WORK TO COMPLETE
Copy out exactly the stretch of the listing below that begins at the line containing "none -> lime brick F3 level 1" and ends at the line containing "none -> green brick J2:J4 level 2", and copy nothing outside it.

MATERIALS PROVIDED
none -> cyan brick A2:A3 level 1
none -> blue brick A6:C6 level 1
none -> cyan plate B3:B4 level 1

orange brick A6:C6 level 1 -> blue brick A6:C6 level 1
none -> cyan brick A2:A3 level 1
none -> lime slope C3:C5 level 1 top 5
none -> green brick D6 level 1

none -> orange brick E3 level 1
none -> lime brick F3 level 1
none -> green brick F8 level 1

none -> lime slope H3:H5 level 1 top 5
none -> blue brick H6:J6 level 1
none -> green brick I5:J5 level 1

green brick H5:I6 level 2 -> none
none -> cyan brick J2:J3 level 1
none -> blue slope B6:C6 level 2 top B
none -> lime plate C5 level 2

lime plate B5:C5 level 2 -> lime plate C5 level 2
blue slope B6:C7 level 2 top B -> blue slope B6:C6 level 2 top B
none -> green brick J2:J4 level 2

...

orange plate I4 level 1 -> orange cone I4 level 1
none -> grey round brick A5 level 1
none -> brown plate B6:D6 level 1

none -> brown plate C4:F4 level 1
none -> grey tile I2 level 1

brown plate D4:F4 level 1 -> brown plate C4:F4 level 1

RESPONSE AREA
none -> lime brick F3 level 1
none -> green brick F8 level 1

none -> lime slope H3:H5 level 1 top 5
none -> blue brick H6:J6 level 1
none -> green brick I5:J5 level 1

green brick H5:I6 level 2 -> none
none -> cyan brick J2:J3 level 1
none -> blue slope B6:C6 level 2 top B
none -> lime plate C5 level 2

lime plate B5:C5 level 2 -> lime plate C5 level 2
blue slope B6:C7 level 2 top B -> blue slope B6:C6 level 2 top B
none -> green brick J2:J4 level 2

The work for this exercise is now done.